(Spatial relationship records)
--- Begin ---

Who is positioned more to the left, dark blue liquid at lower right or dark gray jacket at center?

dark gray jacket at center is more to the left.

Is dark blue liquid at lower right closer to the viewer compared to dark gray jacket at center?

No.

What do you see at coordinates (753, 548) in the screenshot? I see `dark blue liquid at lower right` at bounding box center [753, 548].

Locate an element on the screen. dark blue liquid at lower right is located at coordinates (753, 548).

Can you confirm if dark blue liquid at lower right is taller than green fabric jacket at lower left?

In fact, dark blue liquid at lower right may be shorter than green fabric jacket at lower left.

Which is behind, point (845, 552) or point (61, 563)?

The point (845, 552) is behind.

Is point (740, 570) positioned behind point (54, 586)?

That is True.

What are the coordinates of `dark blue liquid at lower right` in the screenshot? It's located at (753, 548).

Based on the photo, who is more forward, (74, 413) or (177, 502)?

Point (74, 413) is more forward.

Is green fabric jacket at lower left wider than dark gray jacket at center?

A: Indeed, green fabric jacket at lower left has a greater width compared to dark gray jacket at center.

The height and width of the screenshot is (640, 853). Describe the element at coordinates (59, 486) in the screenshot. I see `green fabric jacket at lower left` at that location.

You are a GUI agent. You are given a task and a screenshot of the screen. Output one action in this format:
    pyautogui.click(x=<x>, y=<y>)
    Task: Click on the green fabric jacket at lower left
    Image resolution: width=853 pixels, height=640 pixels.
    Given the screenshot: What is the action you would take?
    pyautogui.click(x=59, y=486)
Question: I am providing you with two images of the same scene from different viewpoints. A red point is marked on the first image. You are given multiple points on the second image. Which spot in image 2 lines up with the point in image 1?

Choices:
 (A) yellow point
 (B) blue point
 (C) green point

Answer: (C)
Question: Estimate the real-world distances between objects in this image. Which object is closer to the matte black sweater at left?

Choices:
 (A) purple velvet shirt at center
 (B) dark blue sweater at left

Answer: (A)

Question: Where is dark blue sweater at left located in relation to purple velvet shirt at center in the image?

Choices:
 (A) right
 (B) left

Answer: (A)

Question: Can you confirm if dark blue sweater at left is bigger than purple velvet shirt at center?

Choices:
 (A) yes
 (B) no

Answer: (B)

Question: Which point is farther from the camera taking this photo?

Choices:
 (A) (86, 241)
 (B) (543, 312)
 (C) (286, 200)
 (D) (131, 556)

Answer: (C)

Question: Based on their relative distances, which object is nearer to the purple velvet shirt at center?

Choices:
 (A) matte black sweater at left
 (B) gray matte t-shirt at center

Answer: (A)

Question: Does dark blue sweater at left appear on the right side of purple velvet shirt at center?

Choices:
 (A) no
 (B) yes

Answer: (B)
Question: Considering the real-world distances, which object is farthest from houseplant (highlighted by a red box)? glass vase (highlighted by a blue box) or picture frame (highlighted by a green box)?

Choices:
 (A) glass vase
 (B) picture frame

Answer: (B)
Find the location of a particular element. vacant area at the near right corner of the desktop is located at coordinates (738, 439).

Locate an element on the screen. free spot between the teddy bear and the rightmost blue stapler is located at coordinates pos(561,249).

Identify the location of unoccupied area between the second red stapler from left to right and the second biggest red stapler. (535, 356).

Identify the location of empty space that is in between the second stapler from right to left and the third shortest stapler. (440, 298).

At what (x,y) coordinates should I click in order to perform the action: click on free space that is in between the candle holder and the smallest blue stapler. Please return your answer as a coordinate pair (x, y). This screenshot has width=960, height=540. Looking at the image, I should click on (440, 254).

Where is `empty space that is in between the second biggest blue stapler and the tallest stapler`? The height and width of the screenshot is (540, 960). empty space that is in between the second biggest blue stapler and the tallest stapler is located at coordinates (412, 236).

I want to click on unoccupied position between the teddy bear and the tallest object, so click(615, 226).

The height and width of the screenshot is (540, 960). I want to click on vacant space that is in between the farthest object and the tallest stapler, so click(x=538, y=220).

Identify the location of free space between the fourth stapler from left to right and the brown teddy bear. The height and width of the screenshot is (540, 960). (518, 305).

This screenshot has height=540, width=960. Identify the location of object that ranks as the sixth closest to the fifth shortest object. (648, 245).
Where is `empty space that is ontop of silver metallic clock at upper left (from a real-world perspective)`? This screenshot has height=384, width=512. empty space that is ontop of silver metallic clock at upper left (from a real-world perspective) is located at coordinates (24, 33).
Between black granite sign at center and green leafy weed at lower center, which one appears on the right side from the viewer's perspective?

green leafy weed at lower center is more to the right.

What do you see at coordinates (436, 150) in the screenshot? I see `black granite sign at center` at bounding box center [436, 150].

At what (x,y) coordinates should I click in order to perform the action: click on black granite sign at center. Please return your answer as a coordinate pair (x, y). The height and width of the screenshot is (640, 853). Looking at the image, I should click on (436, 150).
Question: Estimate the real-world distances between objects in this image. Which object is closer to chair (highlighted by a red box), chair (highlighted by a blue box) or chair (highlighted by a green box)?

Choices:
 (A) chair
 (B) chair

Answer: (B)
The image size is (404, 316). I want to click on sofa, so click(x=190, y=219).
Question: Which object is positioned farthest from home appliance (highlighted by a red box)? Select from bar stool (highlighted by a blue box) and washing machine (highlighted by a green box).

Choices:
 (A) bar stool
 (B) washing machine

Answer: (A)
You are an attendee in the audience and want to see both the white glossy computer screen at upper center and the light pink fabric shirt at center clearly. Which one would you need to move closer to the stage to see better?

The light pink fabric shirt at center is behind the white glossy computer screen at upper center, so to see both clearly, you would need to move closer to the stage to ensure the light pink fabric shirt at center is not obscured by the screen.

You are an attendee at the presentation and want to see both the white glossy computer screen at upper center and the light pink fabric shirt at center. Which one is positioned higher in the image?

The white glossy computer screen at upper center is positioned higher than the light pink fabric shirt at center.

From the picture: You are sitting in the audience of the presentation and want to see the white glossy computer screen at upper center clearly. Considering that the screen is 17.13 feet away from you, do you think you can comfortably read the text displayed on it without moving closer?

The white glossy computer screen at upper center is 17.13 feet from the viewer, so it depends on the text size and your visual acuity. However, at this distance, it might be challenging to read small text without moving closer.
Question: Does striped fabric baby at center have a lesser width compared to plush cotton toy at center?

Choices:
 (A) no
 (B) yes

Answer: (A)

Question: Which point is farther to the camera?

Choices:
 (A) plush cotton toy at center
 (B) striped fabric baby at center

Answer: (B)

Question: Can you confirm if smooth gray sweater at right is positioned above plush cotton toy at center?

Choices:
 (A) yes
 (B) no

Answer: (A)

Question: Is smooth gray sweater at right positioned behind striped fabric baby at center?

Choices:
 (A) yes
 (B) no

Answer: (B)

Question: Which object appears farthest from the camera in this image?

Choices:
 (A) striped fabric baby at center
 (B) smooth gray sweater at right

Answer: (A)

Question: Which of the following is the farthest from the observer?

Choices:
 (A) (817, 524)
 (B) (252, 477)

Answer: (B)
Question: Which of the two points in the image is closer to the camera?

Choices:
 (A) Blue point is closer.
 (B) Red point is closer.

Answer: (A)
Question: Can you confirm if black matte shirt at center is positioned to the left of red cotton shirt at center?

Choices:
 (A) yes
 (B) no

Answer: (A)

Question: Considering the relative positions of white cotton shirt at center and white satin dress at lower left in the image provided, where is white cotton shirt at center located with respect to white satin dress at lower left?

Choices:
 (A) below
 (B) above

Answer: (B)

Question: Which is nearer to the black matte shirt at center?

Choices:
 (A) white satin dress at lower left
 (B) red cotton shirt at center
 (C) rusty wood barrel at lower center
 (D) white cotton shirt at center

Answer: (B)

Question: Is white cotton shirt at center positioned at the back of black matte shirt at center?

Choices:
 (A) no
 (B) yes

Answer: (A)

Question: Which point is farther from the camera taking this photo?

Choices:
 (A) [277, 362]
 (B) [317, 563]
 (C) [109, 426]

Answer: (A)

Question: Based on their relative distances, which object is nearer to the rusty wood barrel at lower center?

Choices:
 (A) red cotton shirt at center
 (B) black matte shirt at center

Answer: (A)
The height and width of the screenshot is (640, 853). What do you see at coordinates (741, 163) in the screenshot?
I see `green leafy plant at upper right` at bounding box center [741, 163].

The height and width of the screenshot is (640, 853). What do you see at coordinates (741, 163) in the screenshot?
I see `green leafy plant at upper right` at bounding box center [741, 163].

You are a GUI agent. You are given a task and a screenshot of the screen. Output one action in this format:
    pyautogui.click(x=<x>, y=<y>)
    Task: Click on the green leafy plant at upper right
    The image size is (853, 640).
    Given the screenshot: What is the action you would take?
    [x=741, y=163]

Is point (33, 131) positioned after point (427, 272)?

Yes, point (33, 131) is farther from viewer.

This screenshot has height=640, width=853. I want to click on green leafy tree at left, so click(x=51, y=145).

--- End ---

> [GOAL]: Pick out every line in the records above that contains the word "points" and copy those lines. Treat the match as case-sensitive.

> [COMPLETE ANSWER]:
Question: I am providing you with two images of the same scene from different viewpoints. A red point is marked on the first image. You are given multiple points on the second image. Which spot in image 2 lines up with the point in image 1?
Question: Which of the two points in the image is closer to the camera?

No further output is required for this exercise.